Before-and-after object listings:

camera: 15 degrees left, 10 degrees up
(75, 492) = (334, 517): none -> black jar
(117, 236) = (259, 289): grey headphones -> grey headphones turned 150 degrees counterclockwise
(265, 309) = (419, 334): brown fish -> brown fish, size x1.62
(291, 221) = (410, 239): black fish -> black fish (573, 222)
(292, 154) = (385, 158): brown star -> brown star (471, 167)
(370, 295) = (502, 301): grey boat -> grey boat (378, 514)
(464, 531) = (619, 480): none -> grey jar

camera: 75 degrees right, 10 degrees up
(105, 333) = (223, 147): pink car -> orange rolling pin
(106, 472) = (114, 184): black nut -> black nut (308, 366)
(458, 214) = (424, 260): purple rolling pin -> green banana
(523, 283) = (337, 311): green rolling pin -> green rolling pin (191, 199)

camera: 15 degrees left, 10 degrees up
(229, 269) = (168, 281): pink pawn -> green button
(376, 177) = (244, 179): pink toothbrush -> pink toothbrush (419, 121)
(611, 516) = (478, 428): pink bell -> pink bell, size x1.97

**To do**
Lines above that contain the string "degrees" make up the answer.

**Solution below**
camera: 15 degrees left, 10 degrees up
(117, 236) = (259, 289): grey headphones -> grey headphones turned 150 degrees counterclockwise
camera: 75 degrees right, 10 degrees up
camera: 15 degrees left, 10 degrees up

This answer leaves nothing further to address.